>>>

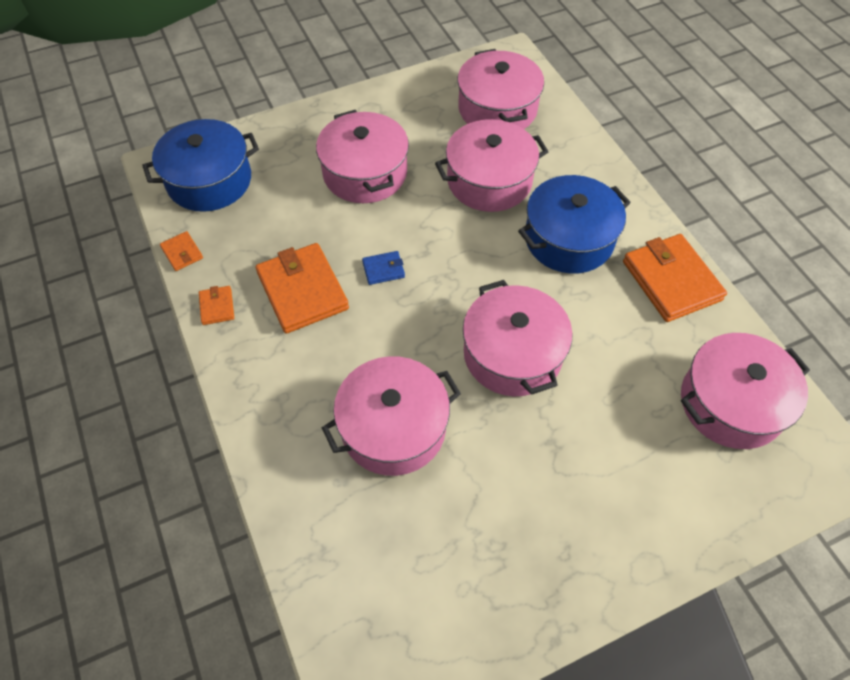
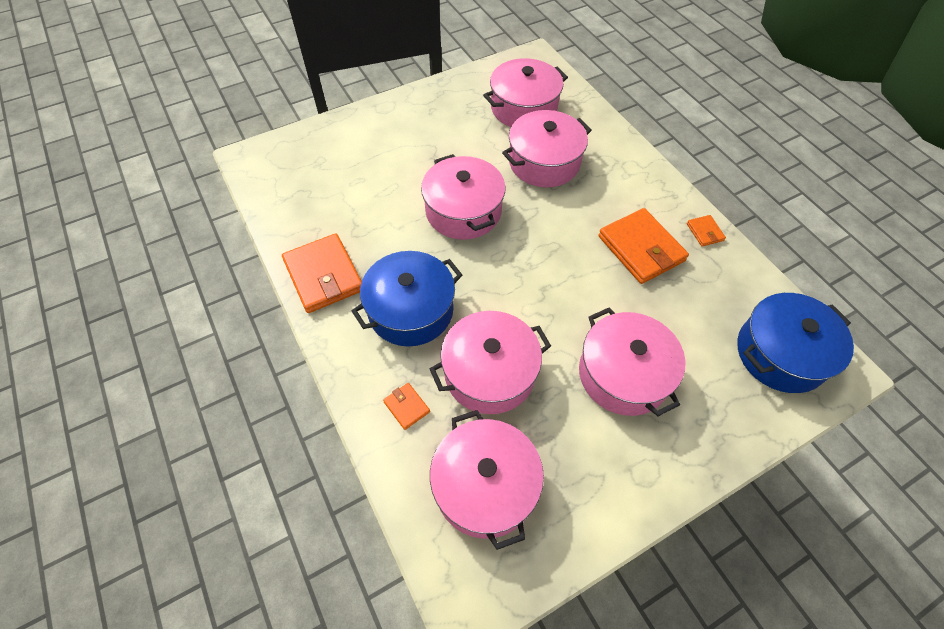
camera: 175 degrees right, 0 degrees up
orange wallet [160,231,203,271] -> orange wallet moved to [383,383,430,430]
blue wallet [362,251,405,285] -> none
pink pot [681,333,810,449] -> pink pot moved to [483,58,568,127]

<<<

Problem: All lines of the material that contain the string "moved" are to be copied.

Completed task:
orange wallet [160,231,203,271] -> orange wallet moved to [383,383,430,430]
pink pot [681,333,810,449] -> pink pot moved to [483,58,568,127]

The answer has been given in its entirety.